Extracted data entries
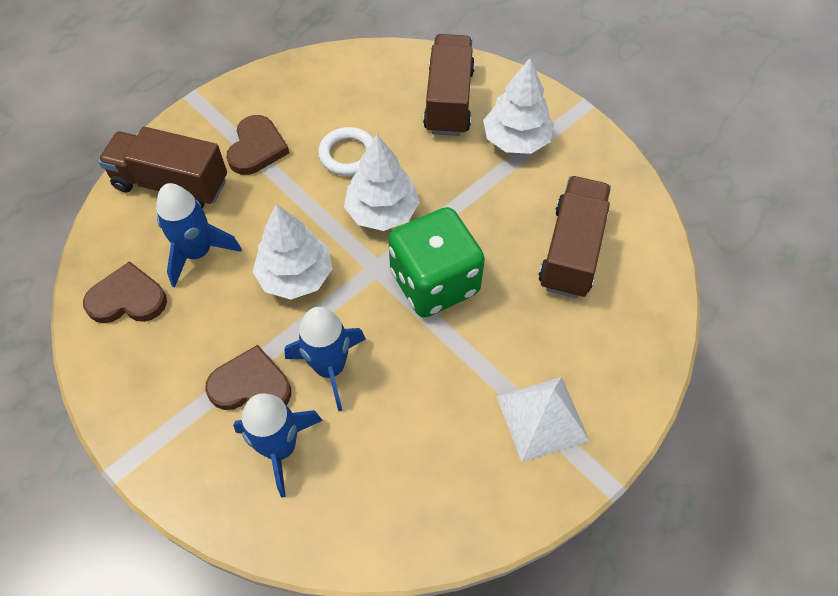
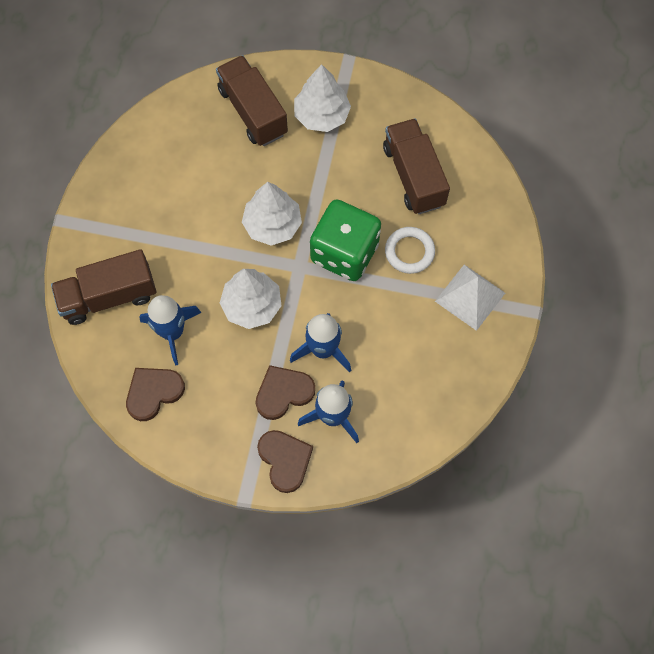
camera: 35 degrees left, 10 degrees up
brown heart [226,115,289,175] -> brown heart moved to [257,430,313,493]
white ring [318,127,374,176] -> white ring moved to [385,227,435,274]

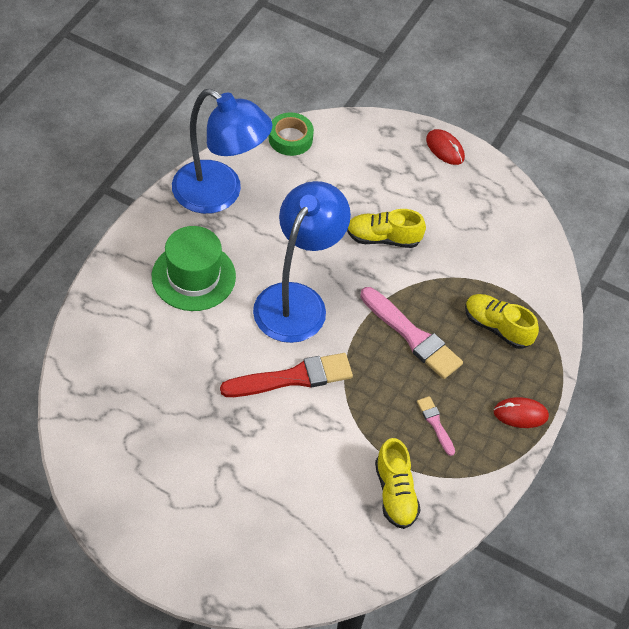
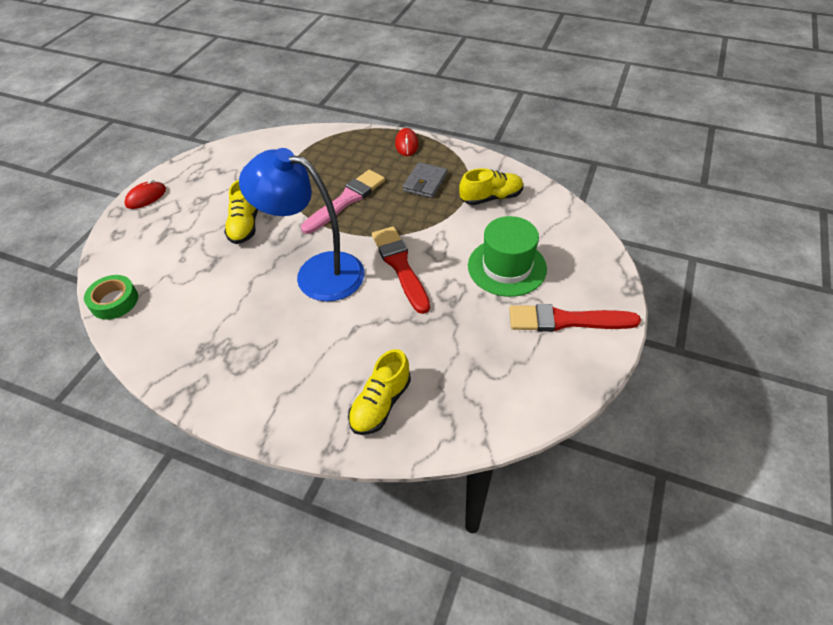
camera: 90 degrees left, 5 degrees down
green hat [152,226,236,311] -> green hat moved to [468,216,547,297]
blue lamp [172,89,272,214] -> none
pink brush [417,396,455,456] -> grey wallet [403,162,447,198]
yellow shoe [465,294,539,349] -> yellow shoe moved to [348,349,411,435]
none -> red brush [509,304,641,332]

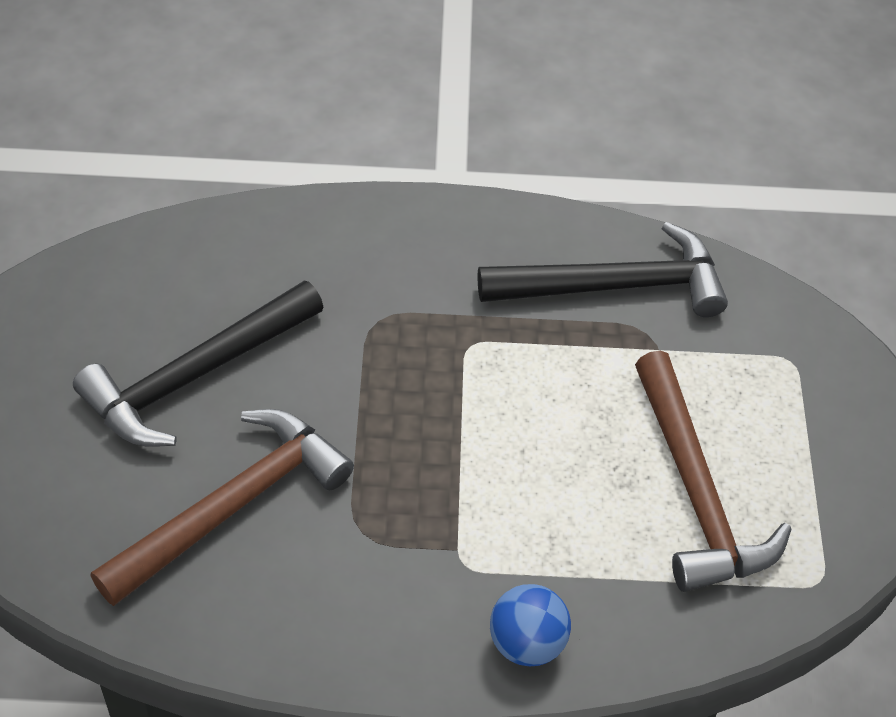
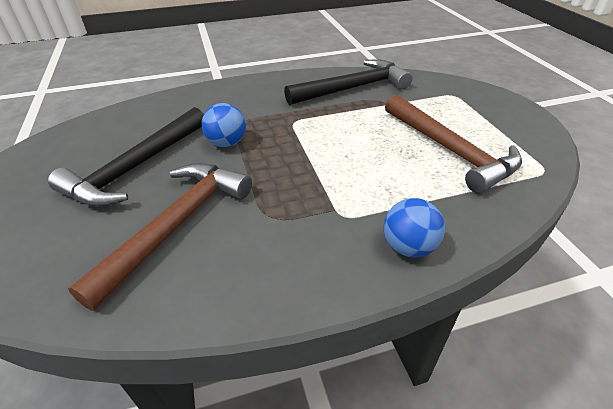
camera: 15 degrees left, 10 degrees down
none -> blue ball [201,103,246,147]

▶ PROBLEM DESCRIPTION
The answer must be an exact copy of the lines from the one with "pink brush [417,396,455,456]" through the final line above, both ends included, and nothing else; pictures stay out.

▶ REPLY
pink brush [417,396,455,456] -> grey wallet [403,162,447,198]
yellow shoe [465,294,539,349] -> yellow shoe moved to [348,349,411,435]
none -> red brush [509,304,641,332]

camera: 15 degrees left, 10 degrees down
none -> blue ball [201,103,246,147]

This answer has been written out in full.